(Saved data entries)

-- Opening Marker --

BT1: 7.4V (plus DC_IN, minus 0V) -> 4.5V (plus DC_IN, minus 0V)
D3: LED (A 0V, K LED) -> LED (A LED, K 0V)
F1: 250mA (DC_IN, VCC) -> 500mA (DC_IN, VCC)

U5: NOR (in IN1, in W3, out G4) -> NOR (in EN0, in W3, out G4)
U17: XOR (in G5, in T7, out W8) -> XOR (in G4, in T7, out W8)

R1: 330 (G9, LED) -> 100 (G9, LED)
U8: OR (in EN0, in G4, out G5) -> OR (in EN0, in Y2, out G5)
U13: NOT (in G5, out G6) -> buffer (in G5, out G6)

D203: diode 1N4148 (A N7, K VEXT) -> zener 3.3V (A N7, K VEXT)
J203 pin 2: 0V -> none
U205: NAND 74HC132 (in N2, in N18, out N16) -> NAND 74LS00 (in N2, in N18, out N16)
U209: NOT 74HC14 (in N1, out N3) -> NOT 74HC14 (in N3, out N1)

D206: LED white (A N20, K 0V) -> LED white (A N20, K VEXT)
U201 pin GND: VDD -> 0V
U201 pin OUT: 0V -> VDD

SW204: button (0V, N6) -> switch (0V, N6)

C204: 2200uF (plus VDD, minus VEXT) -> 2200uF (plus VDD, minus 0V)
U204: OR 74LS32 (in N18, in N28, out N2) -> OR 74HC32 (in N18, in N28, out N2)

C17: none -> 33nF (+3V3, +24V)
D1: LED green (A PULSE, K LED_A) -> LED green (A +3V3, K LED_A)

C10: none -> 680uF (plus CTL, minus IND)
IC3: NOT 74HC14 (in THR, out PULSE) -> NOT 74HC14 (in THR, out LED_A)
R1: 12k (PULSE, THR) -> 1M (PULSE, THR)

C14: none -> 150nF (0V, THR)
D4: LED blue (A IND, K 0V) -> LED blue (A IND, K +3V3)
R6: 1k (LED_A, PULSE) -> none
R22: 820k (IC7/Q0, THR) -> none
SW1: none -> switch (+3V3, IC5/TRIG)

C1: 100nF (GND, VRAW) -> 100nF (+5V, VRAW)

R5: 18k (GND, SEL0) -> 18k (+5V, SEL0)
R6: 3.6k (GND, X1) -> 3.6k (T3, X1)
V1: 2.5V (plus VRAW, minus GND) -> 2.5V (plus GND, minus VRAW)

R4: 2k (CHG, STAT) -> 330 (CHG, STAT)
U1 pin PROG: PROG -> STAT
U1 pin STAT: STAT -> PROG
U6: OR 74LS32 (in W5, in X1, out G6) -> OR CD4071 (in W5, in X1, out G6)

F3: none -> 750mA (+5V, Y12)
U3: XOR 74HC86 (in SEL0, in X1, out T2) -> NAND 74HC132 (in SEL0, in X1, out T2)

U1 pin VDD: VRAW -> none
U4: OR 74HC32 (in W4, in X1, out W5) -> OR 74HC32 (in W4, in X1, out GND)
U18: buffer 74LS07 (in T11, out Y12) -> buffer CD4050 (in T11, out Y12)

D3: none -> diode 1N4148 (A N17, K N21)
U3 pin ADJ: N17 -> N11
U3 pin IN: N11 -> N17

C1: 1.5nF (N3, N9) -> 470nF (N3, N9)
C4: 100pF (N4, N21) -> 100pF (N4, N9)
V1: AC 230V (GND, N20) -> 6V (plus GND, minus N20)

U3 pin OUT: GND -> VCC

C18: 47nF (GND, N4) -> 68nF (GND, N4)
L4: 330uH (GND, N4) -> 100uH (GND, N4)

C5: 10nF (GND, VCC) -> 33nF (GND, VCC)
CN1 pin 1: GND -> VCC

-- Closing Marker --

**What you are asked to do**
Determine how many lines in the data include the word "STAT". Answer with that number alone.

**Your solution**
3